Entries provided Block Start
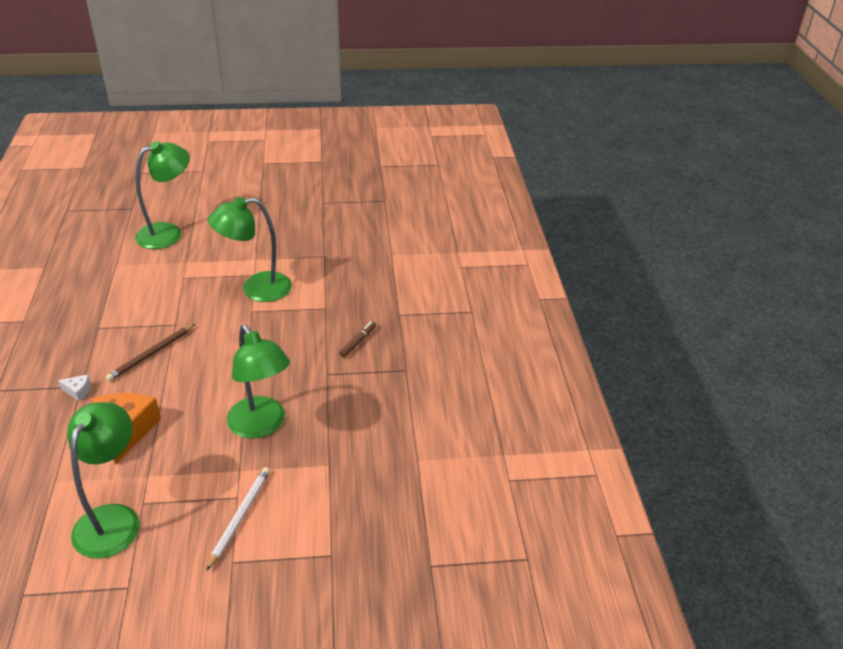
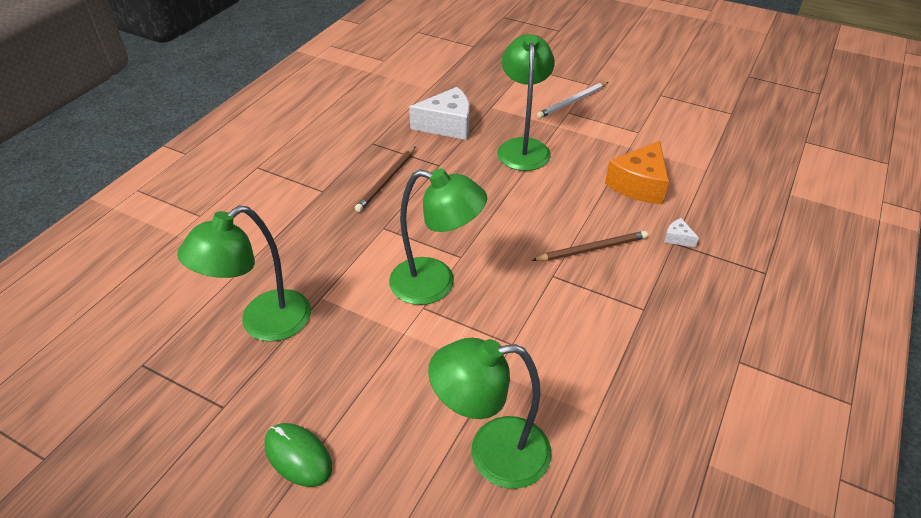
camera: 145 degrees left, 5 degrees up
(113, 519) = (663, 130): green lamp -> green lamp (263, 324)
(266, 202) = (298, 456): none -> green mouse
(355, 419) = (447, 125): none -> white cheese
(358, 342) = (386, 181): brown marker -> brown pencil

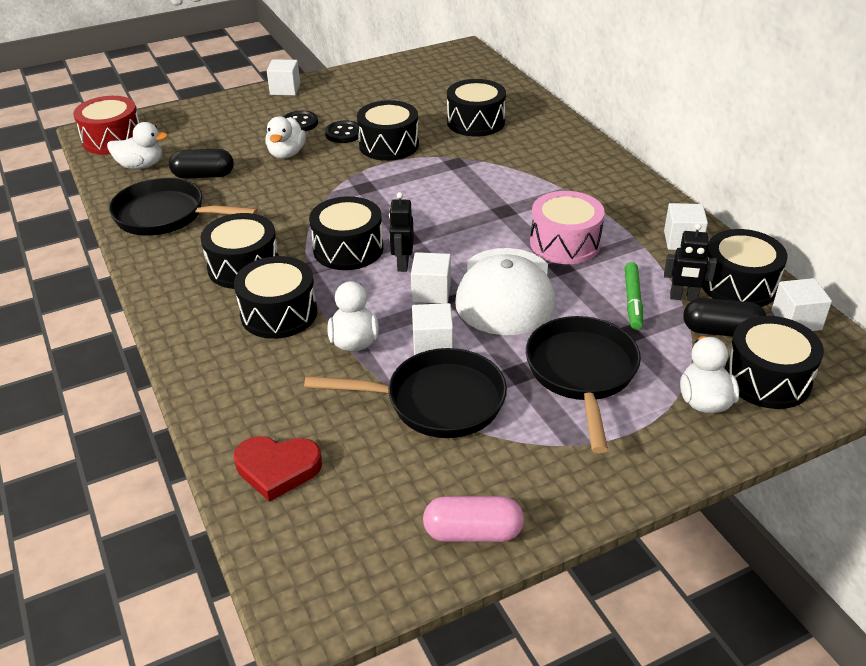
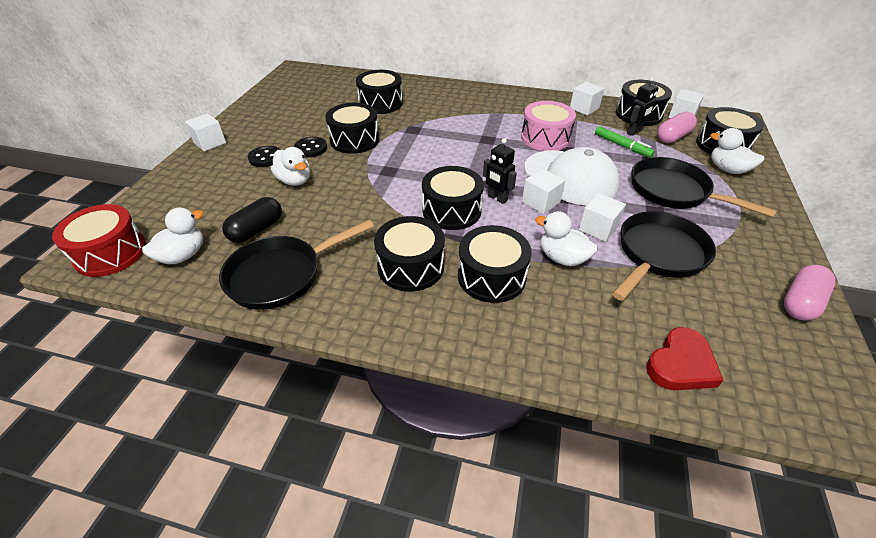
camera: 50 degrees left, 5 degrees up
(721, 331) = (673, 137): black capsule -> pink capsule

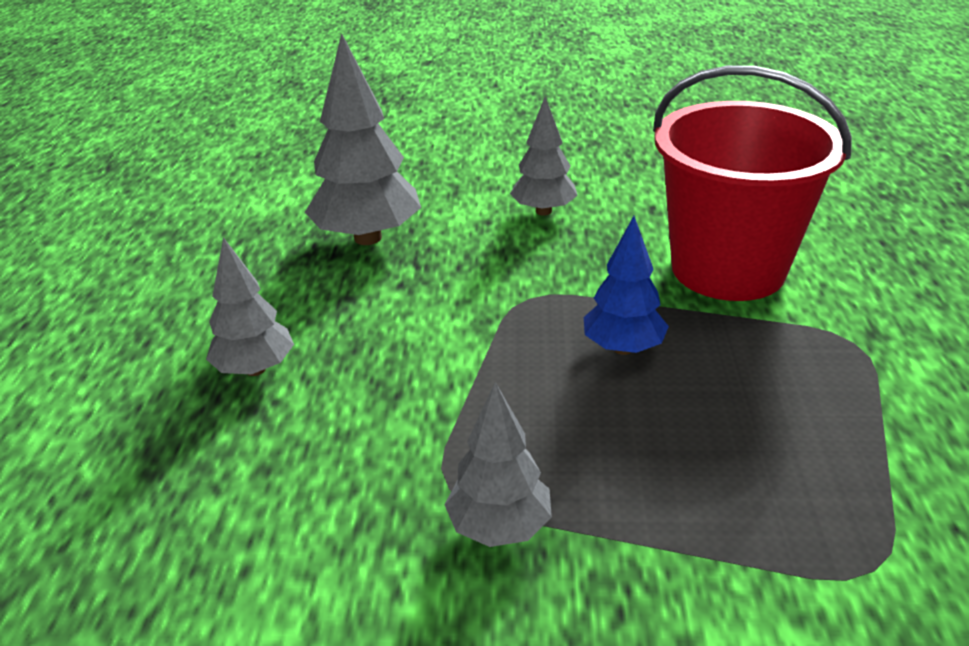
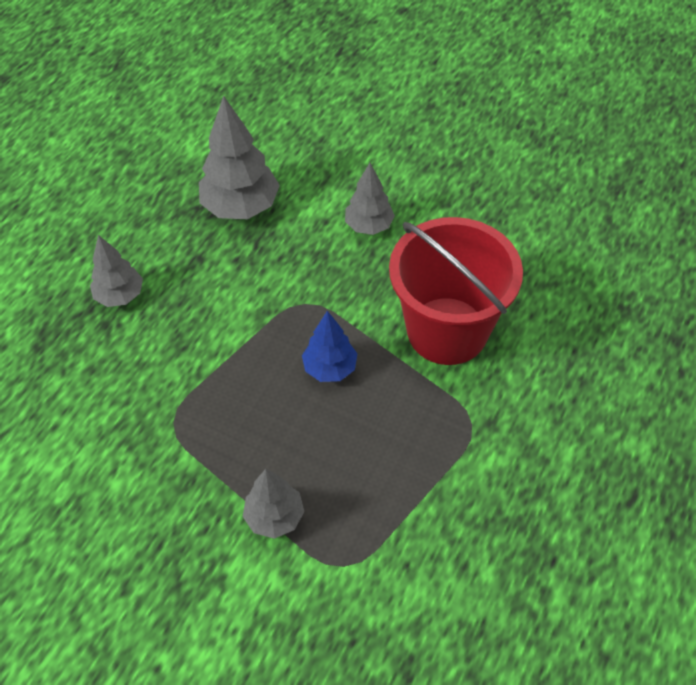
camera: 25 degrees right, 20 degrees up
(499, 527) = (182, 457): grey tree -> grey tree (274, 517)

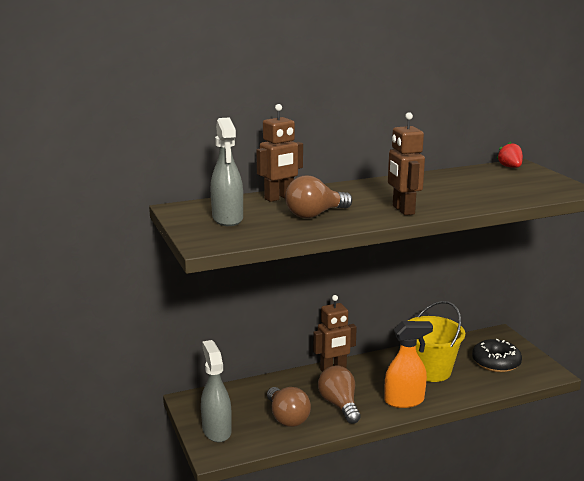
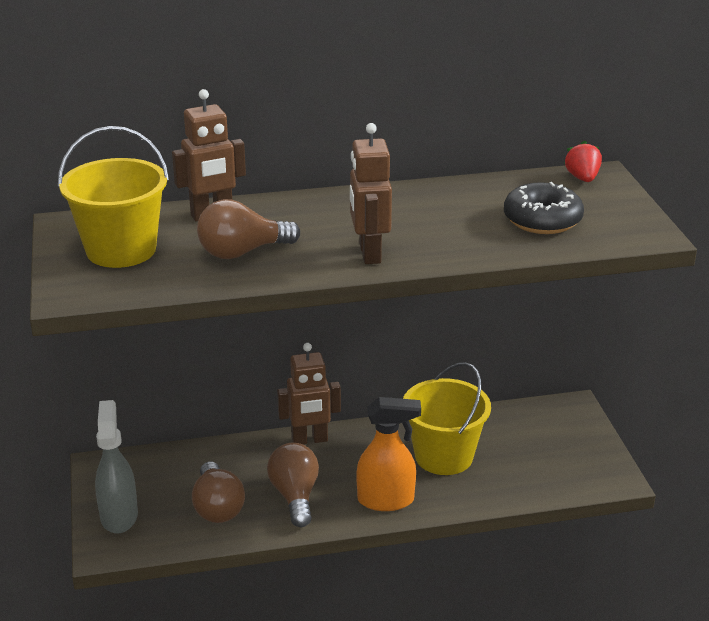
camera: 10 degrees right, 10 degrees up
(227, 219) = (121, 250): grey spray bottle -> yellow bucket
(496, 362) = (544, 453): black donut -> black donut (542, 220)

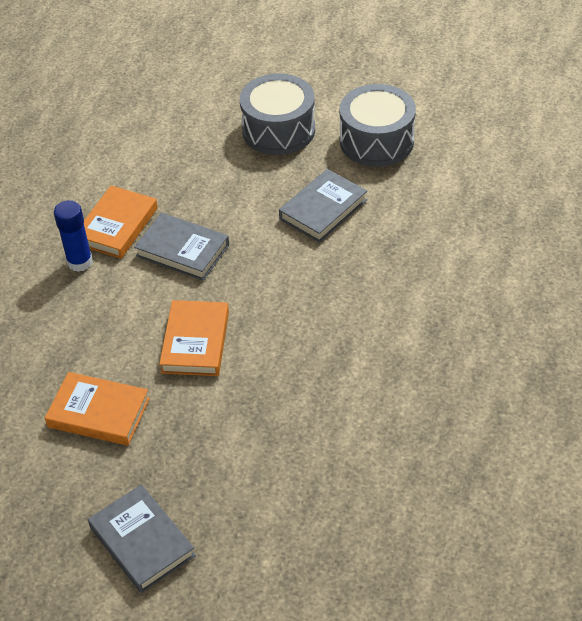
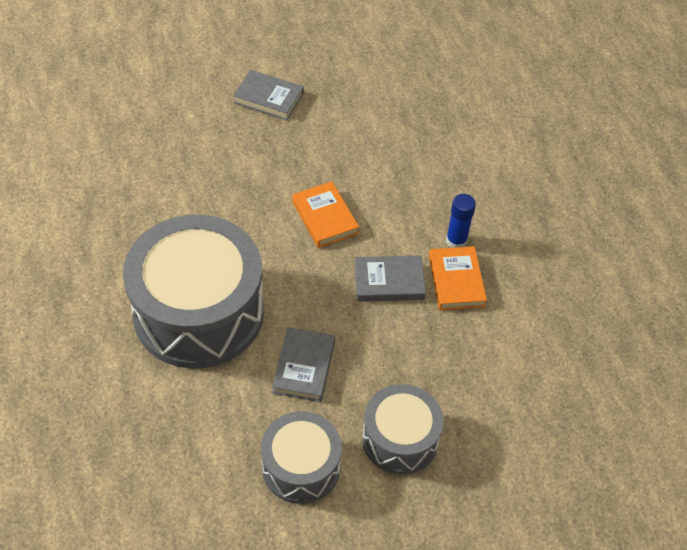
camera: 145 degrees right, 5 degrees up
(98, 413) = (351, 150): orange book -> none
(398, 296) = (198, 312): none -> grey drum

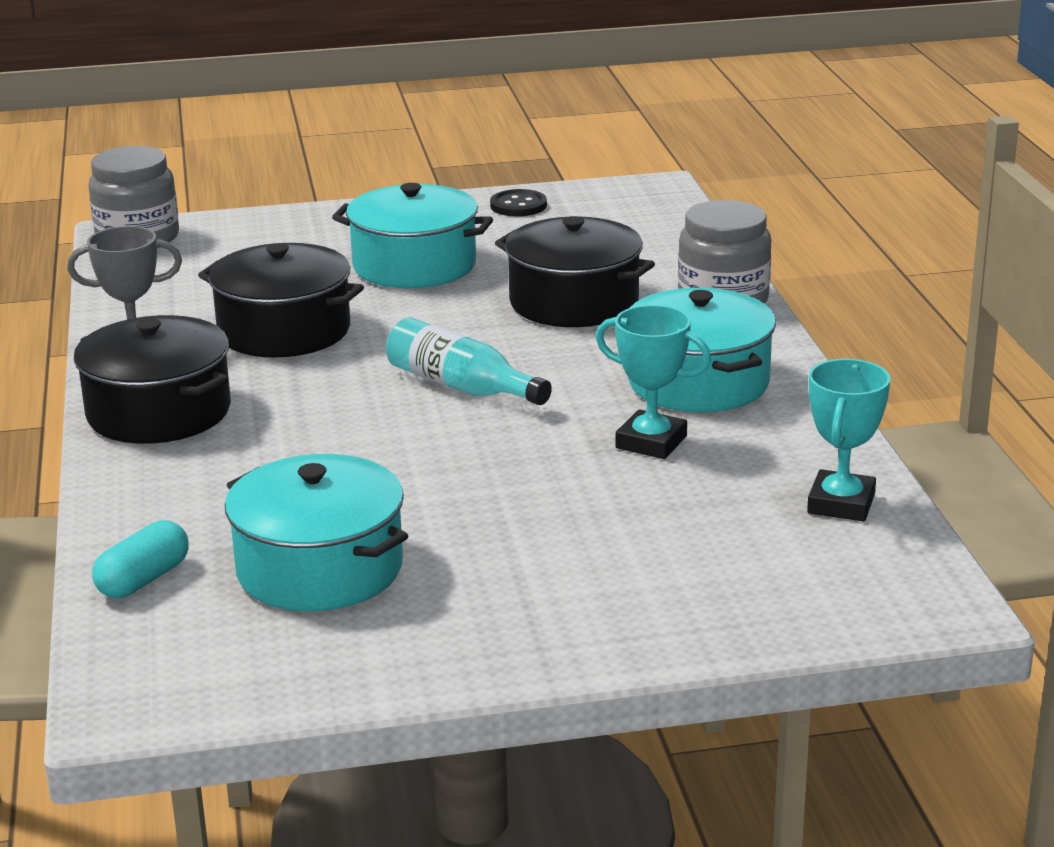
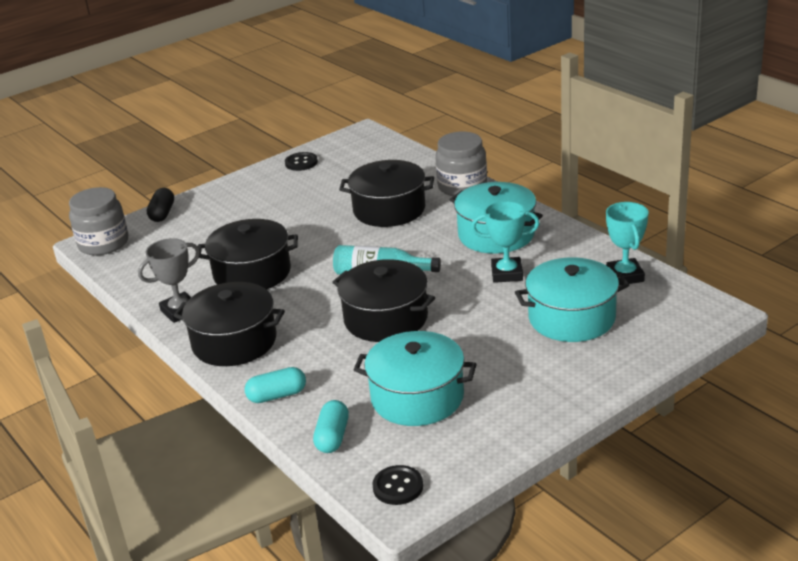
camera: 25 degrees left, 5 degrees up
(134, 499) = (277, 395): none -> turquoise capsule
(154, 678) = (398, 487): none -> black button
(255, 221) = (162, 213): none -> black capsule
(398, 448) = (385, 319): none -> black pot
(414, 265) = (282, 214): turquoise pot -> turquoise pot (571, 318)

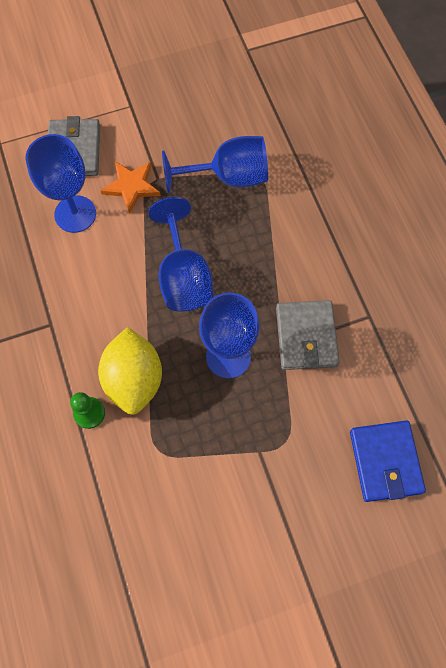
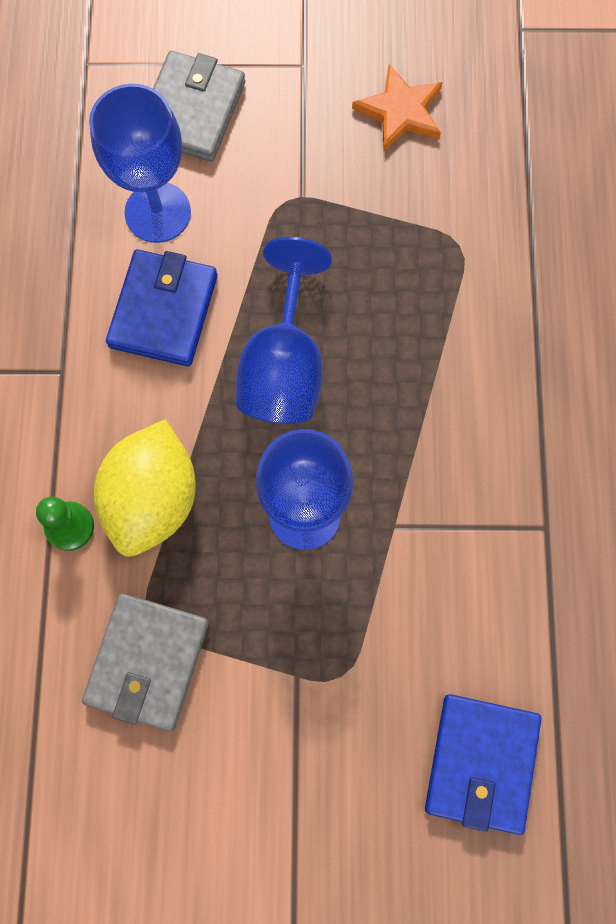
camera: 20 degrees right, 5 degrees up
(100, 269) = (164, 311): none -> blue wallet
(131, 186) = (257, 197): orange star -> orange star (400, 111)
(228, 177) = (412, 230): blue goblet -> none
(306, 337) = (435, 525): grey wallet -> grey wallet (147, 662)

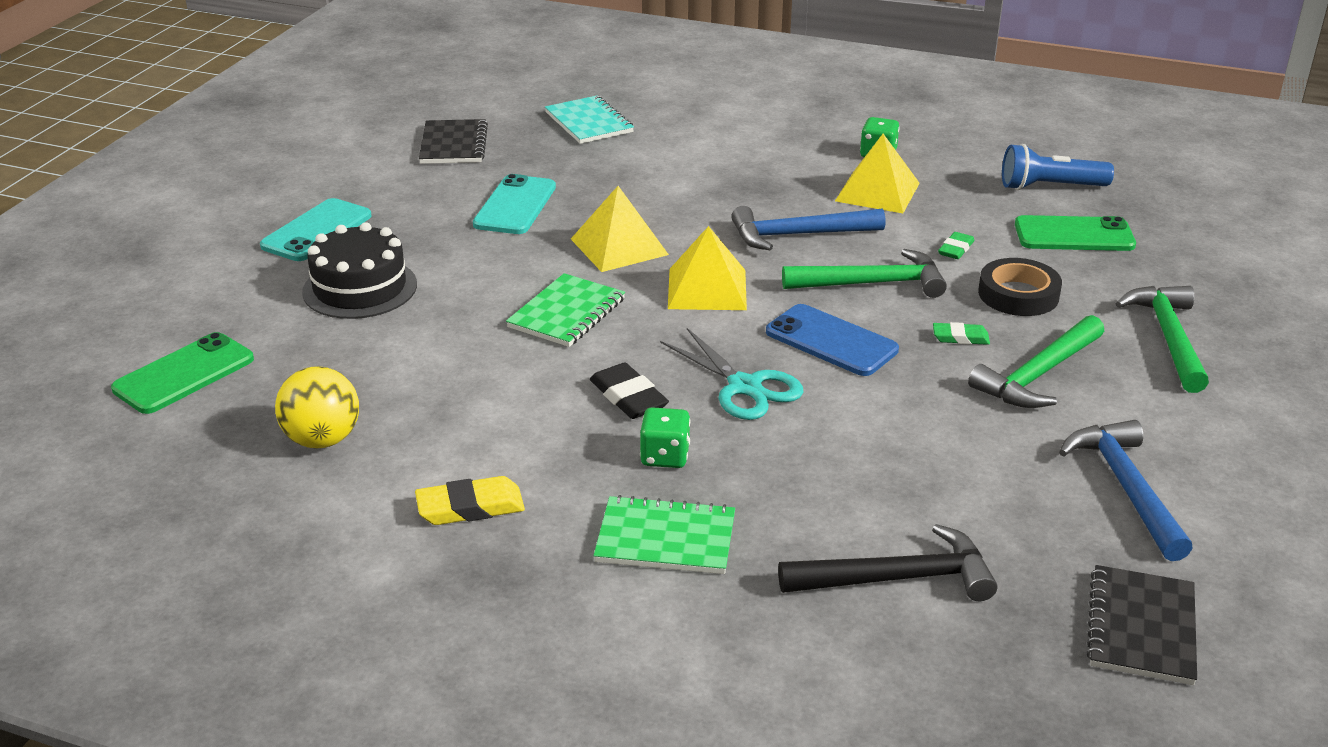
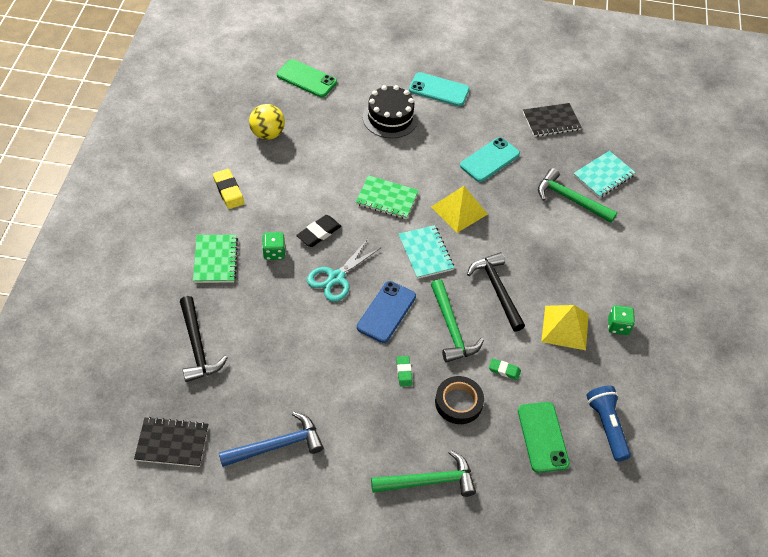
camera: 75 degrees right, 20 degrees up
(515, 206) = (489, 160): turquoise phone -> turquoise phone turned 45 degrees counterclockwise
(707, 289) = (425, 253): yellow pyramid -> turquoise notebook
(798, 235) = (497, 290): blue hammer -> black hammer
(1038, 375) = (373, 410): green hammer -> green hammer (570, 199)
Entries provided Block End
» **Problem description**
The data above holds the lines to copy: start at the one with "(134, 499) = (277, 395): none", stop at the one with "(515, 206) = (489, 160): turquoise", include both, copy them exactly without pictures, and copy nothing else.

» **Response below**
(134, 499) = (277, 395): none -> turquoise capsule
(154, 678) = (398, 487): none -> black button
(255, 221) = (162, 213): none -> black capsule
(398, 448) = (385, 319): none -> black pot
(414, 265) = (282, 214): turquoise pot -> turquoise pot (571, 318)

camera: 20 degrees right, 5 degrees up
(100, 269) = (164, 311): none -> blue wallet
(131, 186) = (257, 197): orange star -> orange star (400, 111)
(228, 177) = (412, 230): blue goblet -> none
(306, 337) = (435, 525): grey wallet -> grey wallet (147, 662)

camera: 75 degrees right, 20 degrees up
(515, 206) = (489, 160): turquoise phone -> turquoise phone turned 45 degrees counterclockwise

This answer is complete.